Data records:
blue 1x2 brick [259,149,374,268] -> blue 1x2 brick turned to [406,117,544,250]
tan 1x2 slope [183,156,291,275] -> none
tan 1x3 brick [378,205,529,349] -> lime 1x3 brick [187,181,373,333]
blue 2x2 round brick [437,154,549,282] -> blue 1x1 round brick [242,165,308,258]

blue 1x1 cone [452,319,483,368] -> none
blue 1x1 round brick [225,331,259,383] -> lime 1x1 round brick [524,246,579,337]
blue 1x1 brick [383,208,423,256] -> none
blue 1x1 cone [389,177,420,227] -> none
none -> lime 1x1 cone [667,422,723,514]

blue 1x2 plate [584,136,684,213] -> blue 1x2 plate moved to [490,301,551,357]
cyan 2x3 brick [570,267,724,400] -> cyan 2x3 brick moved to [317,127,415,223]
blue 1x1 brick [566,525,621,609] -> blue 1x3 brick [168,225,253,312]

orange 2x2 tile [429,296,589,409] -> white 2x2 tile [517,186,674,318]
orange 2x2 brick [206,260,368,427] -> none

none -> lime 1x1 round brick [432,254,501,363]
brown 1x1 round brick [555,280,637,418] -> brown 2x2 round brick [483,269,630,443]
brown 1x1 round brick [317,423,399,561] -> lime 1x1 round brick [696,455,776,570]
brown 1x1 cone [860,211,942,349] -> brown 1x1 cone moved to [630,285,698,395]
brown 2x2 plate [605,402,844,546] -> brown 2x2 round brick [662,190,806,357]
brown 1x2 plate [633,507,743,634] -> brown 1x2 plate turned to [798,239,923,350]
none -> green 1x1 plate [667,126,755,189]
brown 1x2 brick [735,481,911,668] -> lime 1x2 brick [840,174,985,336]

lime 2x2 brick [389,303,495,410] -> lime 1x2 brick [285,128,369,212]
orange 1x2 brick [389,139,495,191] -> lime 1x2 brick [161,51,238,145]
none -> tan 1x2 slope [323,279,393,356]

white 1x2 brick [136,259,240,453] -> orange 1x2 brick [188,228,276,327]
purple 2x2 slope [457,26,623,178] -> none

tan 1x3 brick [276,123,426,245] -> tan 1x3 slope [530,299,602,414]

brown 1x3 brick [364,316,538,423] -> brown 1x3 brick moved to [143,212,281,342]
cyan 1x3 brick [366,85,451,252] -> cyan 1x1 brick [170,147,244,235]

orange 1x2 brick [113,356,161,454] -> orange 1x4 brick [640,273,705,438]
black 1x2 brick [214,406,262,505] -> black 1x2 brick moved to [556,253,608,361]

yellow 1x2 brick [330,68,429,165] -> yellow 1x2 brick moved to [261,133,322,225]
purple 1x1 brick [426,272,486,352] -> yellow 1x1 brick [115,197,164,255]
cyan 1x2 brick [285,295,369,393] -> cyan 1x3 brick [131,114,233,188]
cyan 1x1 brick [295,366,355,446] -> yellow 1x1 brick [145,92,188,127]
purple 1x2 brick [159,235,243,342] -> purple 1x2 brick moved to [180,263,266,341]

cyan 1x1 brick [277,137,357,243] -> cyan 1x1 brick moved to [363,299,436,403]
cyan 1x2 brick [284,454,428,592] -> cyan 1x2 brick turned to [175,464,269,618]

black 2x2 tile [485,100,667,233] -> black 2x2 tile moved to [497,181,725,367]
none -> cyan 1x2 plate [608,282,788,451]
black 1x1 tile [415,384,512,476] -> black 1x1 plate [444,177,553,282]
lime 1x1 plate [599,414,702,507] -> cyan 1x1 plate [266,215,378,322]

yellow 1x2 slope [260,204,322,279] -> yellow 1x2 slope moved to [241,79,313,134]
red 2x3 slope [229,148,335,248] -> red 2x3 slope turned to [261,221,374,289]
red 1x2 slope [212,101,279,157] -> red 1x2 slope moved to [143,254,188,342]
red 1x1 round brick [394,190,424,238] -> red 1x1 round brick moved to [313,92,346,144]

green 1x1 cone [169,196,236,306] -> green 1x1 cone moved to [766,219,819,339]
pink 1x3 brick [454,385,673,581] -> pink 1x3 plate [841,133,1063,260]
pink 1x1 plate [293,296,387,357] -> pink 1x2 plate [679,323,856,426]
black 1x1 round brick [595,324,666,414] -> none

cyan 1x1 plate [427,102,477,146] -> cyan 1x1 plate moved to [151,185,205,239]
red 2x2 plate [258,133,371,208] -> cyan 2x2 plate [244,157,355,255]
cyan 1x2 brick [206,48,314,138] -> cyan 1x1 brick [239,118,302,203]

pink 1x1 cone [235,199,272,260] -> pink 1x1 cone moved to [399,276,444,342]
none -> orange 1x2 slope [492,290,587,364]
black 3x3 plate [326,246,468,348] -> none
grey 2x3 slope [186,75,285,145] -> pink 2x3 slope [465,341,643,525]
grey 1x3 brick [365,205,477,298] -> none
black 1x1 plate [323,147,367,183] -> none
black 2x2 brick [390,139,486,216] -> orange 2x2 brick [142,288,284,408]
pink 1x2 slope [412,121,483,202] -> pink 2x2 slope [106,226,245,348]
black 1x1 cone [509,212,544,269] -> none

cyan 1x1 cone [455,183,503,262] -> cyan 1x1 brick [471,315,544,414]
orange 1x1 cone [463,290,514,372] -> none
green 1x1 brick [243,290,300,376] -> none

> [ASSIGNMENT]: What are the lines of the data above that include the string "brown"? Copy them.

> [ANSWER SPACE]:
brown 1x1 round brick [555,280,637,418] -> brown 2x2 round brick [483,269,630,443]
brown 1x1 round brick [317,423,399,561] -> lime 1x1 round brick [696,455,776,570]
brown 1x1 cone [860,211,942,349] -> brown 1x1 cone moved to [630,285,698,395]
brown 2x2 plate [605,402,844,546] -> brown 2x2 round brick [662,190,806,357]
brown 1x2 plate [633,507,743,634] -> brown 1x2 plate turned to [798,239,923,350]
brown 1x2 brick [735,481,911,668] -> lime 1x2 brick [840,174,985,336]
brown 1x3 brick [364,316,538,423] -> brown 1x3 brick moved to [143,212,281,342]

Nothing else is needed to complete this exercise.